==== LISTED RECORDS ====
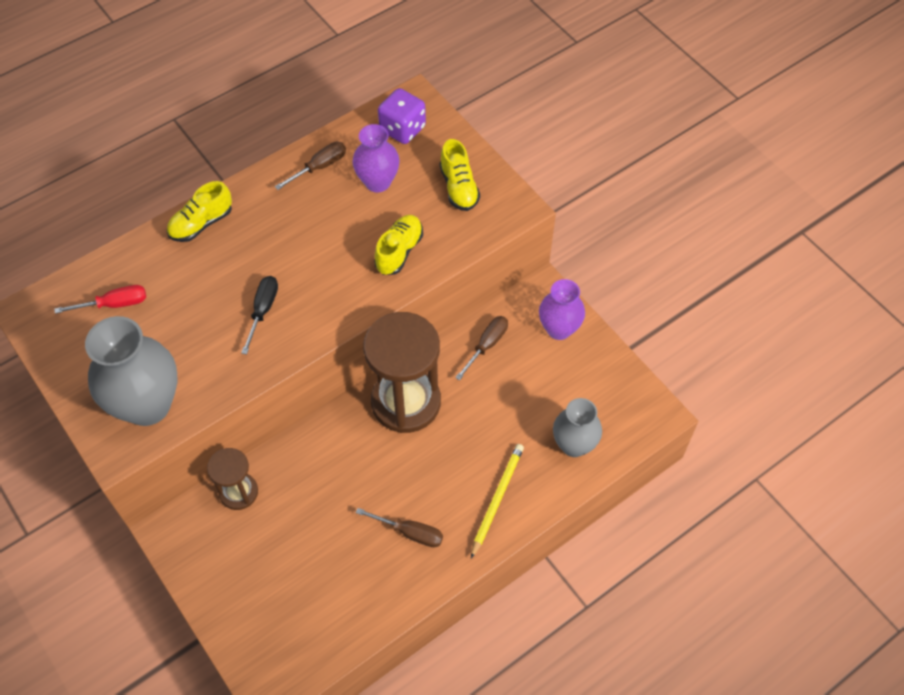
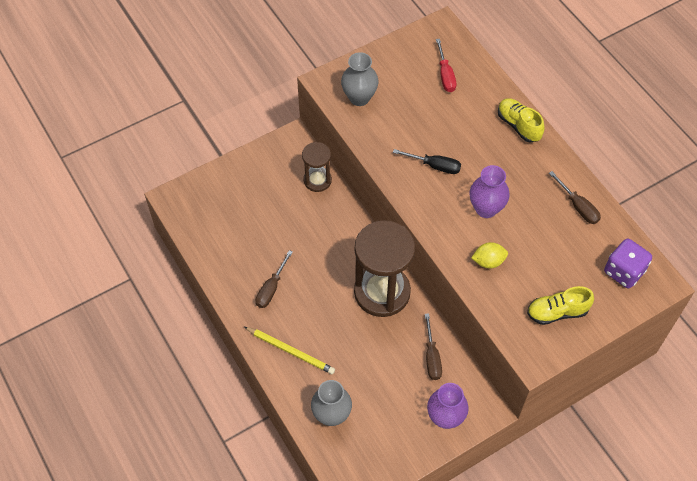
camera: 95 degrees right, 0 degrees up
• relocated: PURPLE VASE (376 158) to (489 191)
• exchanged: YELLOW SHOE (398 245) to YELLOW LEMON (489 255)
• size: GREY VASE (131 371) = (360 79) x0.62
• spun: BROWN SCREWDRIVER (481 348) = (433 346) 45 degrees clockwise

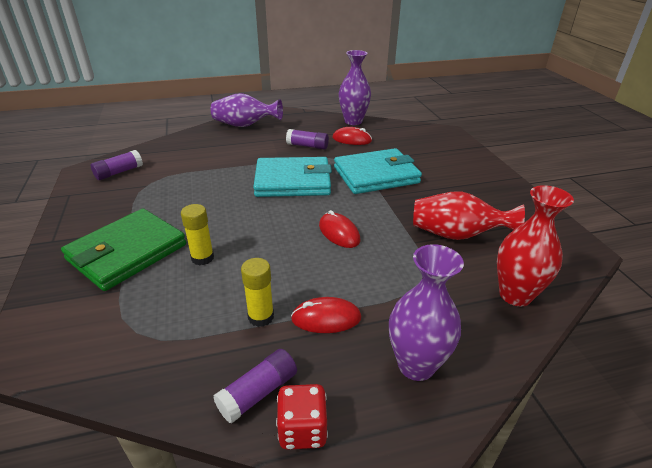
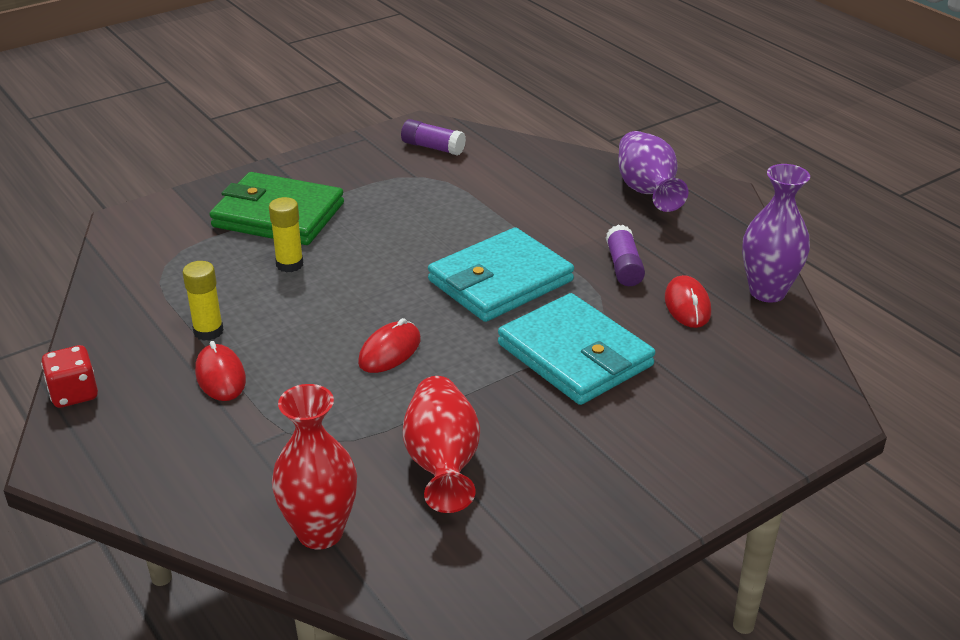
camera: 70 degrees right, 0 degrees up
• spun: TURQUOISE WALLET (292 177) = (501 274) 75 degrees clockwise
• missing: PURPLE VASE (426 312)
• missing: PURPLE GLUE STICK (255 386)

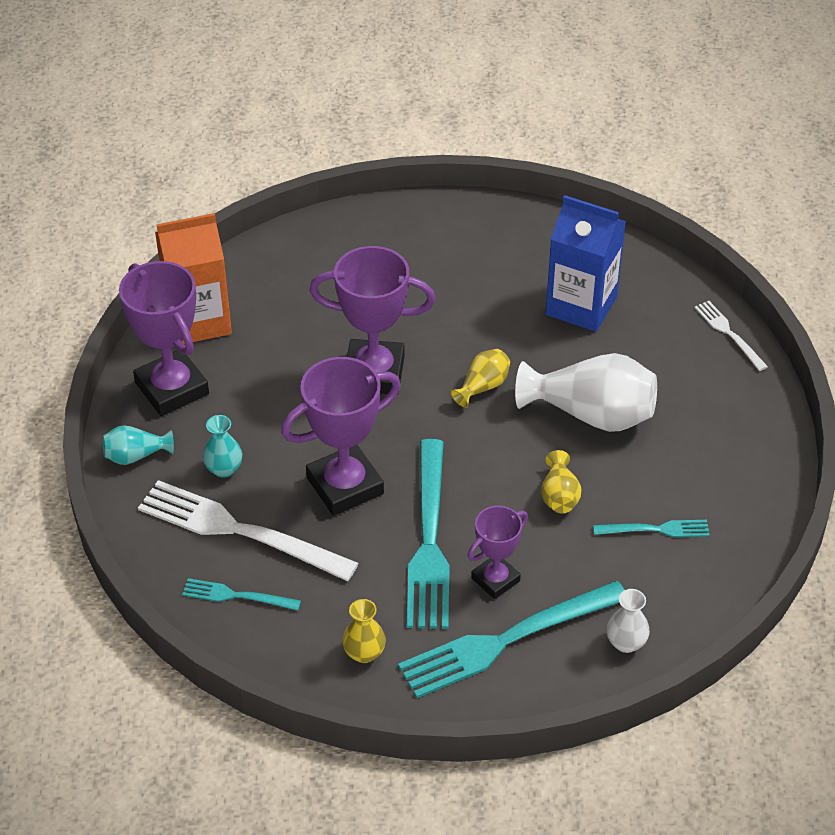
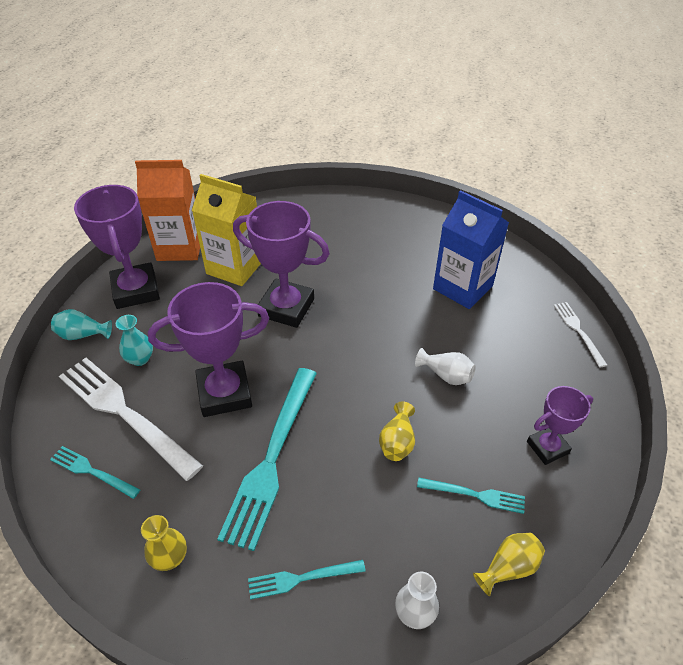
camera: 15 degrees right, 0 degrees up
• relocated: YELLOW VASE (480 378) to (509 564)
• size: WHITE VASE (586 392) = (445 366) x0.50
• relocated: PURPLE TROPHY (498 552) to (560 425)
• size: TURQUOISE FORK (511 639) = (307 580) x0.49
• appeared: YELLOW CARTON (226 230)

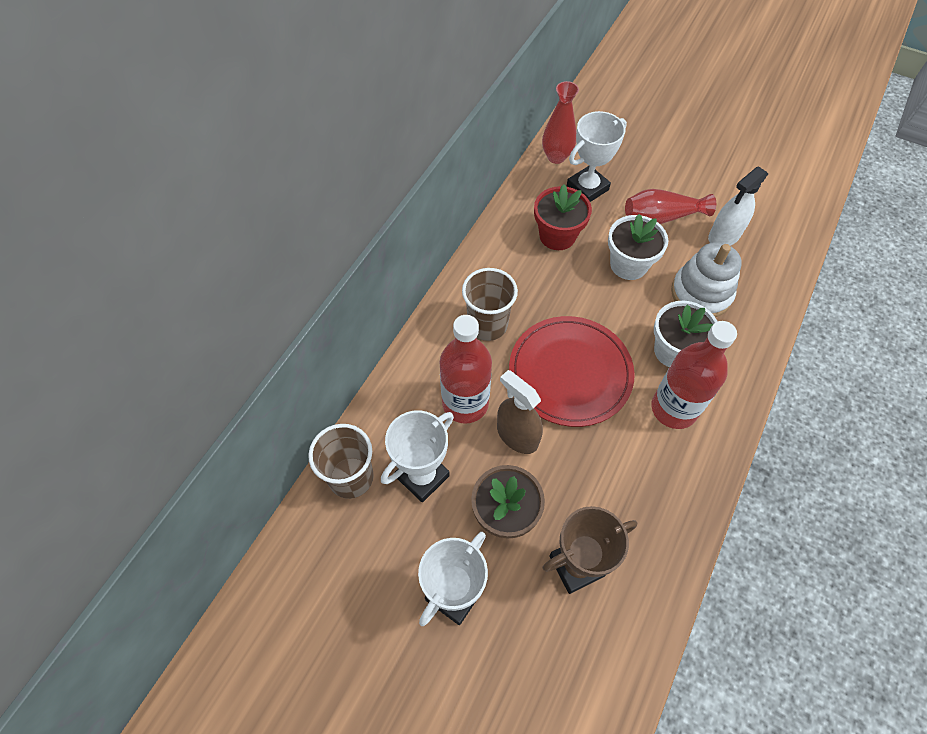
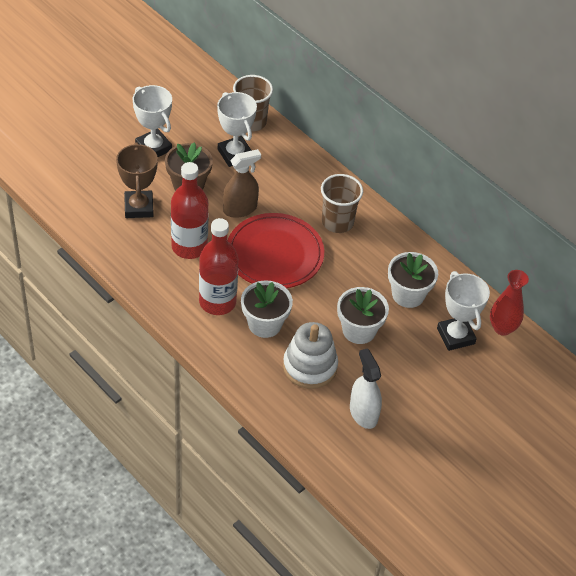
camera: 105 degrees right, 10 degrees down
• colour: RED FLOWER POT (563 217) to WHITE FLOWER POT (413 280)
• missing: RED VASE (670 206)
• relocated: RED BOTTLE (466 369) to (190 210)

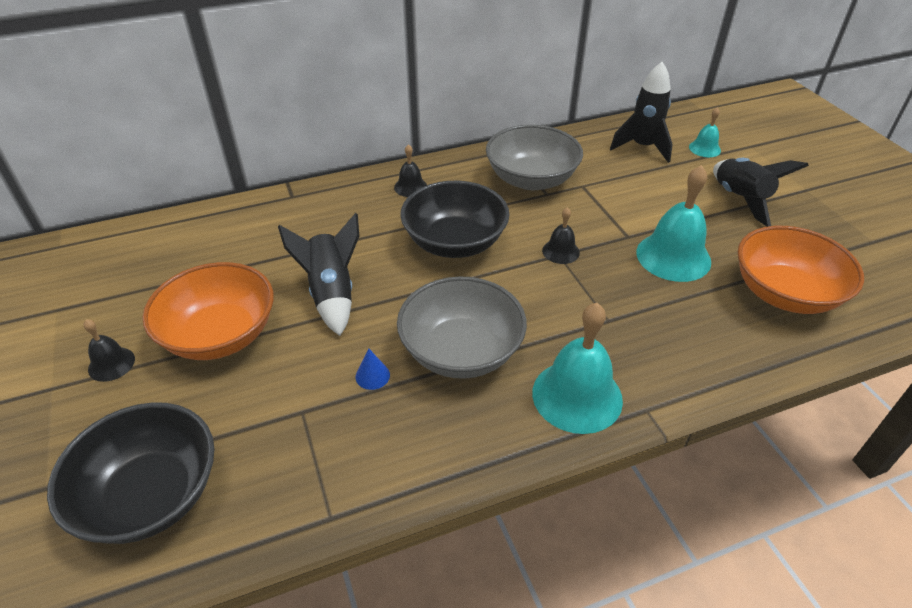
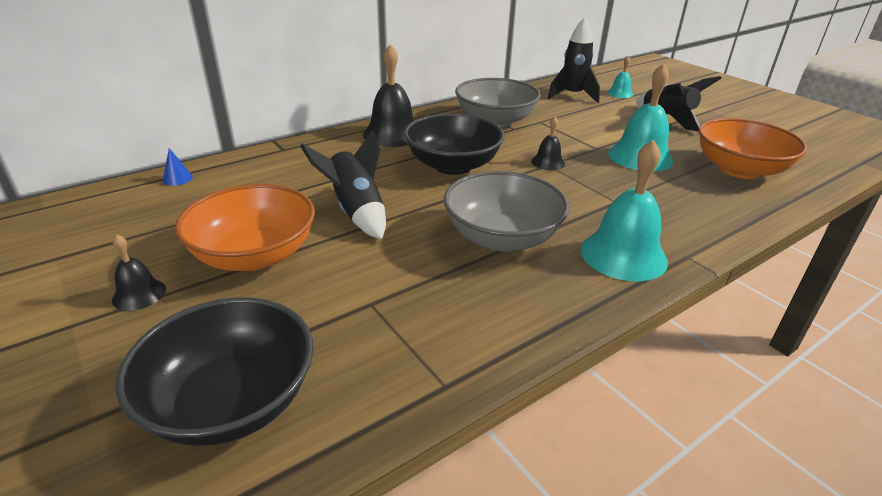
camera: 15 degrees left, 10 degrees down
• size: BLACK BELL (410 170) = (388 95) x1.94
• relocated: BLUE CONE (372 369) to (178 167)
====
■ DIRECTIONS
Would you please copy all lines in the data that contain the word "PURPLE"?

■ OUTPUT OF THE TASK
• relocated: PURPLE VASE (376 158) to (489 191)
• missing: PURPLE VASE (426 312)
• missing: PURPLE GLUE STICK (255 386)
• relocated: PURPLE TROPHY (498 552) to (560 425)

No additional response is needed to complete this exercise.